◆ Edit difference data:

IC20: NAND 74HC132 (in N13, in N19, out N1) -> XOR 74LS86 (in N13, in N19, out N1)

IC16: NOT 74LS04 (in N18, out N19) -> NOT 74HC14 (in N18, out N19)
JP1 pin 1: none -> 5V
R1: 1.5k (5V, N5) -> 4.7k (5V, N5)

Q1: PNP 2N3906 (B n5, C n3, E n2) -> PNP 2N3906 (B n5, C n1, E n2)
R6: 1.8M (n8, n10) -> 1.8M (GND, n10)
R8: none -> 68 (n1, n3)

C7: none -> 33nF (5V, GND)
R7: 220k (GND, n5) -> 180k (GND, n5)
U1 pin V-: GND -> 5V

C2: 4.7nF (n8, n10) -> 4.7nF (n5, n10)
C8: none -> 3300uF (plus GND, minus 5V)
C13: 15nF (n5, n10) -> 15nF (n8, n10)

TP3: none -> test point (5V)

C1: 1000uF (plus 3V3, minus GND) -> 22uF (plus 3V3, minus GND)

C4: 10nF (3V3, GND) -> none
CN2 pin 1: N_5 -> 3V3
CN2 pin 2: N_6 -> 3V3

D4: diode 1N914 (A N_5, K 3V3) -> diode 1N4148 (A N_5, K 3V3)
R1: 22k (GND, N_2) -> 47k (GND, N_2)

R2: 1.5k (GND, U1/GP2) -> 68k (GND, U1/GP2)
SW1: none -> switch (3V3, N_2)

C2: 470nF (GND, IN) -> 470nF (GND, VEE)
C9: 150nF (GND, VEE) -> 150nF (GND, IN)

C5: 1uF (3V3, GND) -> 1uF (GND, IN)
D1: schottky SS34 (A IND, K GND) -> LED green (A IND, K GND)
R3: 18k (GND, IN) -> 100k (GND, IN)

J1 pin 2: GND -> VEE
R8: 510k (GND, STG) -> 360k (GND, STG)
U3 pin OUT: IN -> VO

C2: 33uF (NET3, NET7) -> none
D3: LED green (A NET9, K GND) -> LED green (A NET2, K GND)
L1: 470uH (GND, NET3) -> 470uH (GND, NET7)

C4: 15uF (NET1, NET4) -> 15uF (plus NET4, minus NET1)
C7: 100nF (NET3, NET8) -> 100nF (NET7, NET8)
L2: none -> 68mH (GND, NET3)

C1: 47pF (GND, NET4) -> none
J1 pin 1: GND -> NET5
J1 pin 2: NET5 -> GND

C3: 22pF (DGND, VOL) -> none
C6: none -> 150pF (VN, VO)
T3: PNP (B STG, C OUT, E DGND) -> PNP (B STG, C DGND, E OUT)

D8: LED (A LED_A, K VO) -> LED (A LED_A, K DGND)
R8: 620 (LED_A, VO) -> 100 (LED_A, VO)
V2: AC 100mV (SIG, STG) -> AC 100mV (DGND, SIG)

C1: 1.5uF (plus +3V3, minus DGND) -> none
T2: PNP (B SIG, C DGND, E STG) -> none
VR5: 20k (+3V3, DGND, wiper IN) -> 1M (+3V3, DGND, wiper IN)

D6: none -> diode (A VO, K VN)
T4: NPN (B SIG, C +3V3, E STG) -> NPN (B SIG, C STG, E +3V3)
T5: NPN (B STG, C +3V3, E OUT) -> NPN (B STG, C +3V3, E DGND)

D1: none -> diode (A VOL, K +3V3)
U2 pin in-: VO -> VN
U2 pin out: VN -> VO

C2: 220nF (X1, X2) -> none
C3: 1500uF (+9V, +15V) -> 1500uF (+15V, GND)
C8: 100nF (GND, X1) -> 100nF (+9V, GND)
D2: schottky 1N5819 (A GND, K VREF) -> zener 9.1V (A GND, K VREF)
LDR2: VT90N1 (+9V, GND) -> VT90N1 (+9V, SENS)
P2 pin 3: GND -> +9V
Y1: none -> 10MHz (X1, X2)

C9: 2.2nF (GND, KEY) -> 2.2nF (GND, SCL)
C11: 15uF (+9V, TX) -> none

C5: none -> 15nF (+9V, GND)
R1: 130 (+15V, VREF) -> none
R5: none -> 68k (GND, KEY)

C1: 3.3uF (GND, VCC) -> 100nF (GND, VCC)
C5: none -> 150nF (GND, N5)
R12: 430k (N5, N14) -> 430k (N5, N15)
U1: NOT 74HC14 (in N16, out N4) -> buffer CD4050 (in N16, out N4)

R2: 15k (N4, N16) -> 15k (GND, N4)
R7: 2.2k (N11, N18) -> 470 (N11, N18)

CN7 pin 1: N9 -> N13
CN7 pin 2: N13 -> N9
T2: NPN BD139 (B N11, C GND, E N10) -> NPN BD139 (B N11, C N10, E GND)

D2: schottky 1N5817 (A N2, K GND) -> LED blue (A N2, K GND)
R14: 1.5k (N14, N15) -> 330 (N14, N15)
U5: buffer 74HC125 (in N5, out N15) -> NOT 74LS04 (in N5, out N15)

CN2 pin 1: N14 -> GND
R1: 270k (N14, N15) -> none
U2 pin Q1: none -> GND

◆ WHAT TO WORK ON:
If a line in the records above holds the string "minus", copy it out.

◆ WORKED SOLUTION:
C8: none -> 3300uF (plus GND, minus 5V)
C1: 1000uF (plus 3V3, minus GND) -> 22uF (plus 3V3, minus GND)
C4: 15uF (NET1, NET4) -> 15uF (plus NET4, minus NET1)
C1: 1.5uF (plus +3V3, minus DGND) -> none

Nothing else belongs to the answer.